#### BRIEF:
Print each entry word for word.

[Recorded data]
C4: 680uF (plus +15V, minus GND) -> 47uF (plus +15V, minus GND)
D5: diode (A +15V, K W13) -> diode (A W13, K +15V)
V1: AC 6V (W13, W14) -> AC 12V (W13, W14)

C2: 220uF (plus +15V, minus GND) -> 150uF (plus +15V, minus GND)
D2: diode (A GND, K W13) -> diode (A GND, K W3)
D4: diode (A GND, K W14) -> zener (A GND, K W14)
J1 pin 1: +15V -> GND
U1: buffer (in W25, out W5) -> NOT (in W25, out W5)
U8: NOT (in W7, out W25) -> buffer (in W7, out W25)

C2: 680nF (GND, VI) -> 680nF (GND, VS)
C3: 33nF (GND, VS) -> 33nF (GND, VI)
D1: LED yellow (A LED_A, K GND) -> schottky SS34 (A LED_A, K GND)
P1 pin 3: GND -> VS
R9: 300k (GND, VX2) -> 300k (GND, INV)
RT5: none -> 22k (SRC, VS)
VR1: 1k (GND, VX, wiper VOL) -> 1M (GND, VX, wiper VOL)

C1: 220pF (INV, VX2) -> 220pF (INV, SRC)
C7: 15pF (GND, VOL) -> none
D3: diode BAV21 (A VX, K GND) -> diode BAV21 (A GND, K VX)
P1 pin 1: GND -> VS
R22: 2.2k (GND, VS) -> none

#### RESULT OF THIS EXERCISE:
C4: 680uF (plus +15V, minus GND) -> 47uF (plus +15V, minus GND)
D5: diode (A +15V, K W13) -> diode (A W13, K +15V)
V1: AC 6V (W13, W14) -> AC 12V (W13, W14)

C2: 220uF (plus +15V, minus GND) -> 150uF (plus +15V, minus GND)
D2: diode (A GND, K W13) -> diode (A GND, K W3)
D4: diode (A GND, K W14) -> zener (A GND, K W14)
J1 pin 1: +15V -> GND
U1: buffer (in W25, out W5) -> NOT (in W25, out W5)
U8: NOT (in W7, out W25) -> buffer (in W7, out W25)

C2: 680nF (GND, VI) -> 680nF (GND, VS)
C3: 33nF (GND, VS) -> 33nF (GND, VI)
D1: LED yellow (A LED_A, K GND) -> schottky SS34 (A LED_A, K GND)
P1 pin 3: GND -> VS
R9: 300k (GND, VX2) -> 300k (GND, INV)
RT5: none -> 22k (SRC, VS)
VR1: 1k (GND, VX, wiper VOL) -> 1M (GND, VX, wiper VOL)

C1: 220pF (INV, VX2) -> 220pF (INV, SRC)
C7: 15pF (GND, VOL) -> none
D3: diode BAV21 (A VX, K GND) -> diode BAV21 (A GND, K VX)
P1 pin 1: GND -> VS
R22: 2.2k (GND, VS) -> none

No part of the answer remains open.